Copy every line from the records below that carries the word "grey".

● THE INPUT
────────

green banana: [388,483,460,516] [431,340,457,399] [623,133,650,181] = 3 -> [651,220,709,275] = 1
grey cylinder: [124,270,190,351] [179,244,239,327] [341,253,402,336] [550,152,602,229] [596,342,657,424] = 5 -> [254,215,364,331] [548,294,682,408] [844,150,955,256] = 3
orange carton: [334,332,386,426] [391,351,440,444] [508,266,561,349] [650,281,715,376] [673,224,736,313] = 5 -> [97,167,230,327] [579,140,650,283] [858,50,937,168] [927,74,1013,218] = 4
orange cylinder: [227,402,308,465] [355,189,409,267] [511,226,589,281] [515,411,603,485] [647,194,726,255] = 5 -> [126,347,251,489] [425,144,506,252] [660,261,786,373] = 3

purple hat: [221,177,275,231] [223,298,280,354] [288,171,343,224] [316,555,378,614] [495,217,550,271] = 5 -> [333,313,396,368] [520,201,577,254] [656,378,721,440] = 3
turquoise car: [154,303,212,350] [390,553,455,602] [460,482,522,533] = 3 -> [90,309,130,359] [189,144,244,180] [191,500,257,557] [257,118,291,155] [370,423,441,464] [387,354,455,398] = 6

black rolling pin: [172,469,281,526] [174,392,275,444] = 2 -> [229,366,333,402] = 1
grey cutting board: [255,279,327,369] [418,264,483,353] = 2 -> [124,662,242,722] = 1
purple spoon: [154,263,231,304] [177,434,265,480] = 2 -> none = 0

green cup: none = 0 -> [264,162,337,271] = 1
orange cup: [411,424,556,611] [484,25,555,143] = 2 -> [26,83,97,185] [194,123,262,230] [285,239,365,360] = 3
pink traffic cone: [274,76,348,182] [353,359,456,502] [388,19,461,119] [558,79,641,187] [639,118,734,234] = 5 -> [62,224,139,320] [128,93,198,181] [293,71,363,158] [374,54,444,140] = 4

────────

● WRITTEN ANSWER
grey cylinder: [124,270,190,351] [179,244,239,327] [341,253,402,336] [550,152,602,229] [596,342,657,424] = 5 -> [254,215,364,331] [548,294,682,408] [844,150,955,256] = 3
grey cutting board: [255,279,327,369] [418,264,483,353] = 2 -> [124,662,242,722] = 1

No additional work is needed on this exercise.